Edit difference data
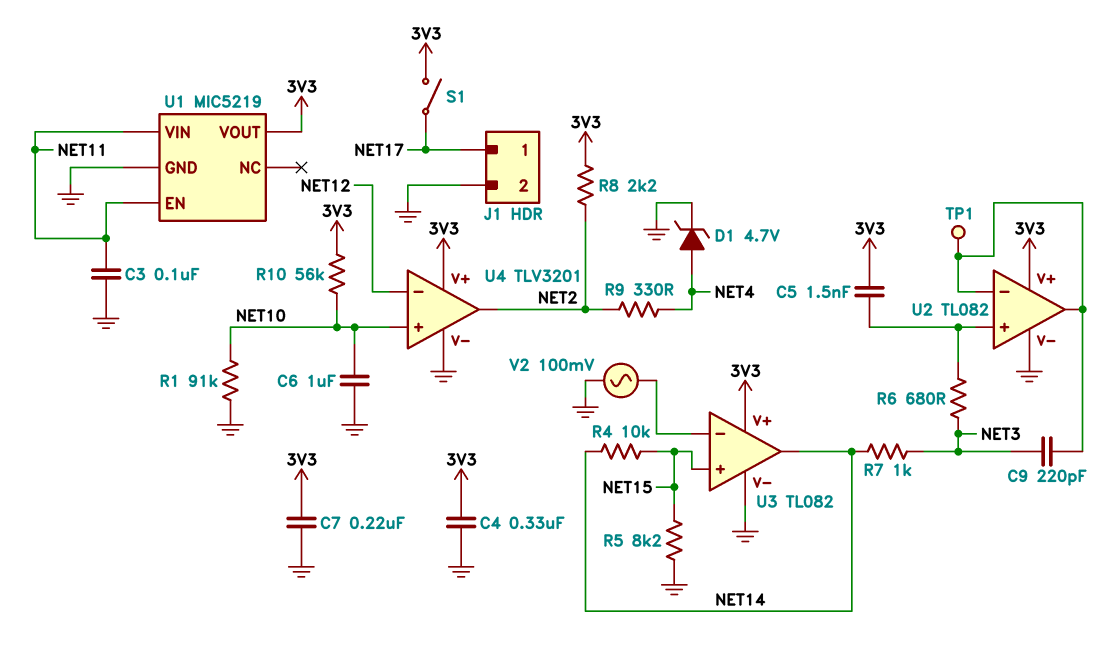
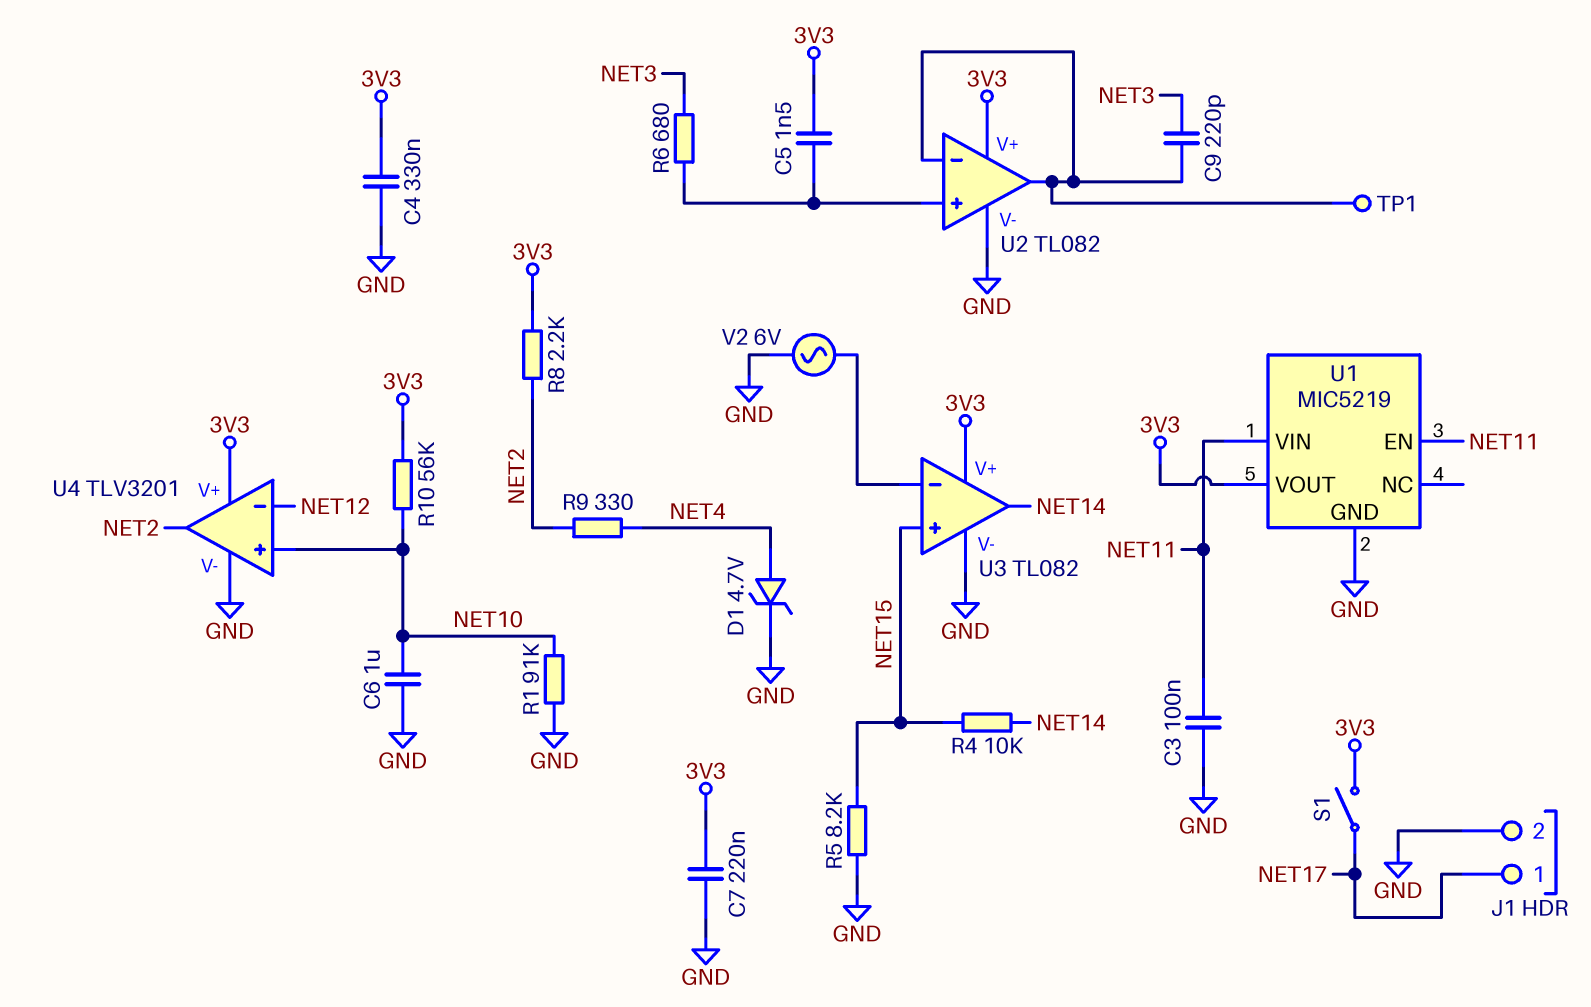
R7: 1k (NET3, NET14) -> none
V2: AC 100mV (GND, U3/in-) -> AC 6V (GND, U3/in-)

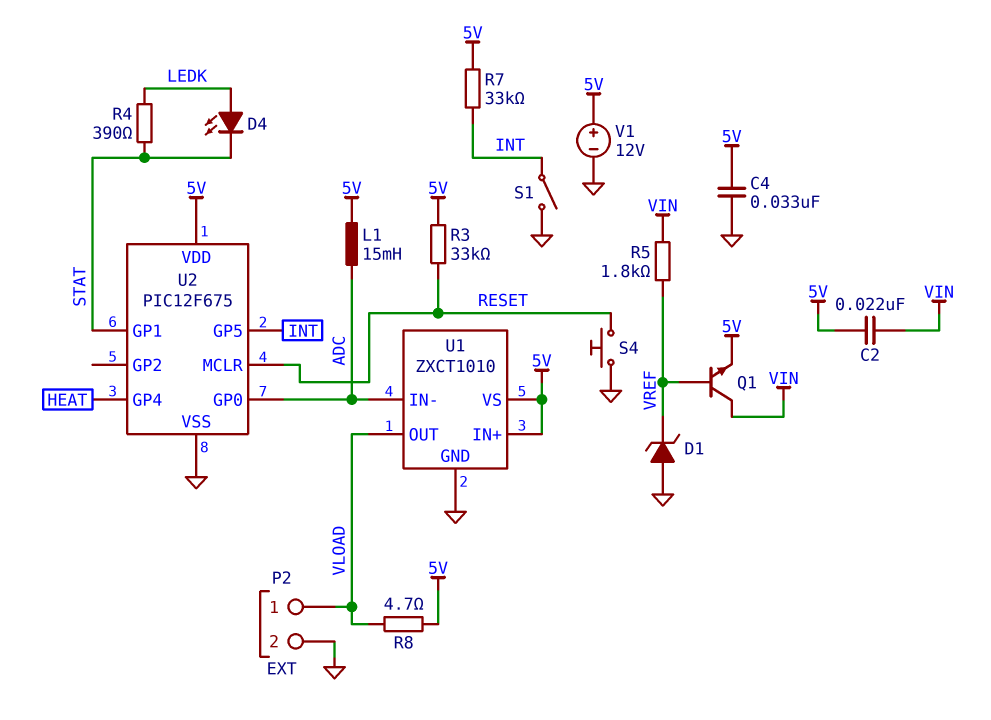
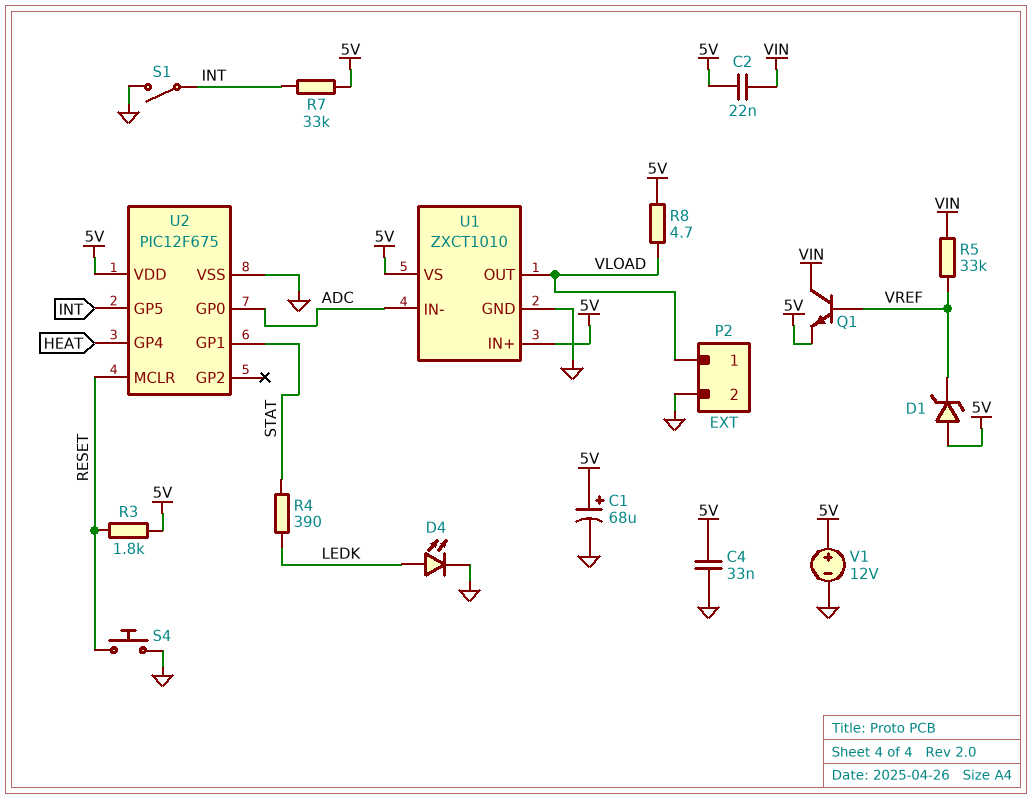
C1: none -> 68uF (plus 5V, minus GND)
D1: zener (A GND, K VREF) -> zener (A 5V, K VREF)
D4: LED (A LEDK, K STAT) -> LED (A LEDK, K GND)
L1: 15mH (5V, ADC) -> none
R3: 33k (5V, RESET) -> 1.8k (5V, RESET)
R5: 1.8k (VIN, VREF) -> 33k (VIN, VREF)

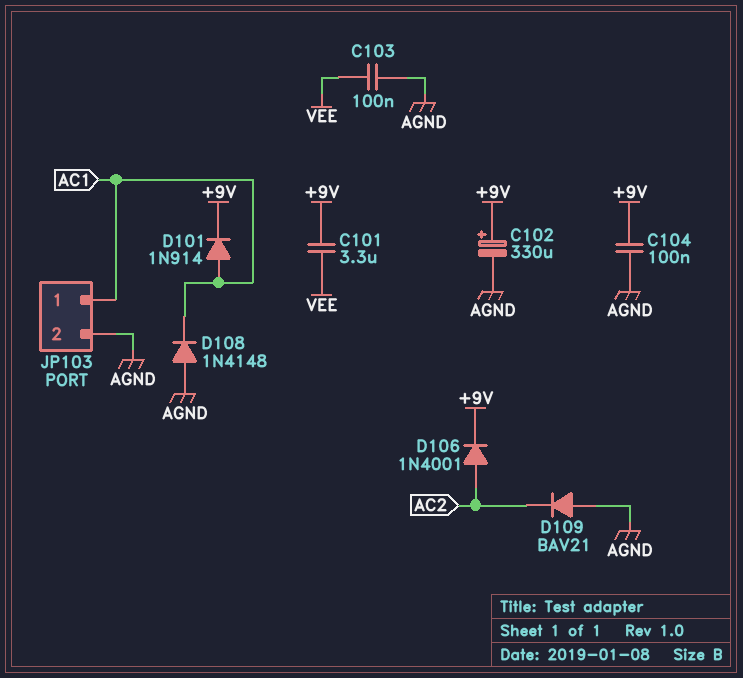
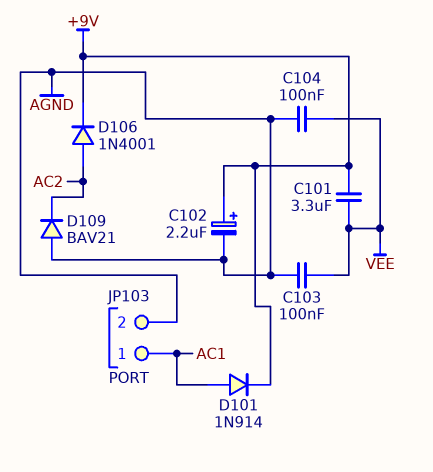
C102: 330uF (plus +9V, minus AGND) -> 2.2uF (plus +9V, minus AGND)
C104: 100nF (+9V, AGND) -> 100nF (AGND, VEE)
D108: diode 1N4148 (A AGND, K AC1) -> none

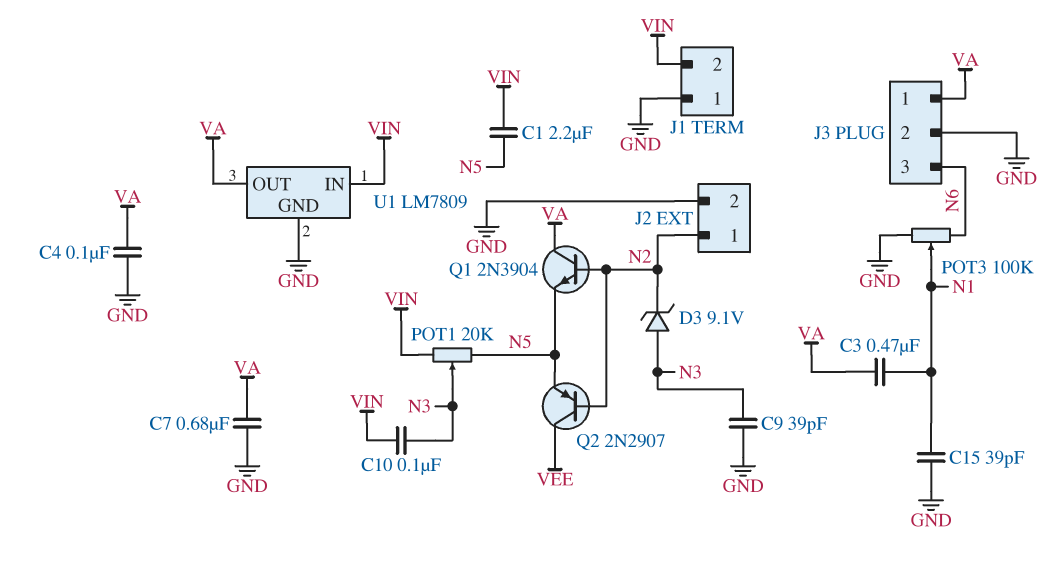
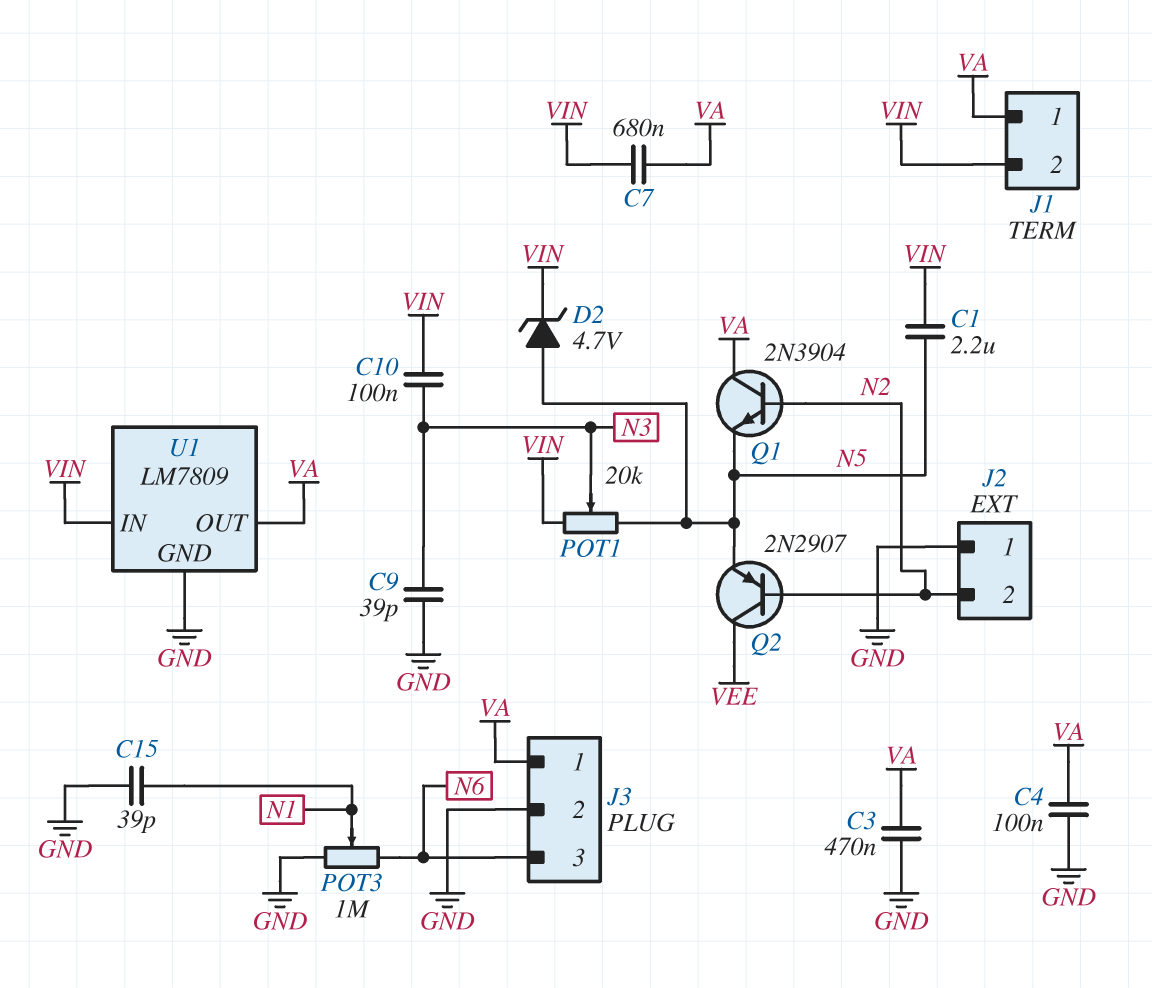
C3: 470nF (N1, VA) -> 470nF (GND, VA)
C7: 680nF (GND, VA) -> 680nF (VA, VIN)
D2: none -> zener 4.7V (A N5, K VIN)
D3: zener 9.1V (A N3, K N2) -> none
J1 pin 1: GND -> VA
J2 pin 1: N2 -> GND
J2 pin 2: GND -> N2
POT3: 100k (GND, N6, wiper N1) -> 1M (GND, N6, wiper N1)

* **Instructions to follow**:
Go through the records above, find each line with the string "plus", and copy it.

* **Result of this exercise**:
C1: none -> 68uF (plus 5V, minus GND)
C102: 330uF (plus +9V, minus AGND) -> 2.2uF (plus +9V, minus AGND)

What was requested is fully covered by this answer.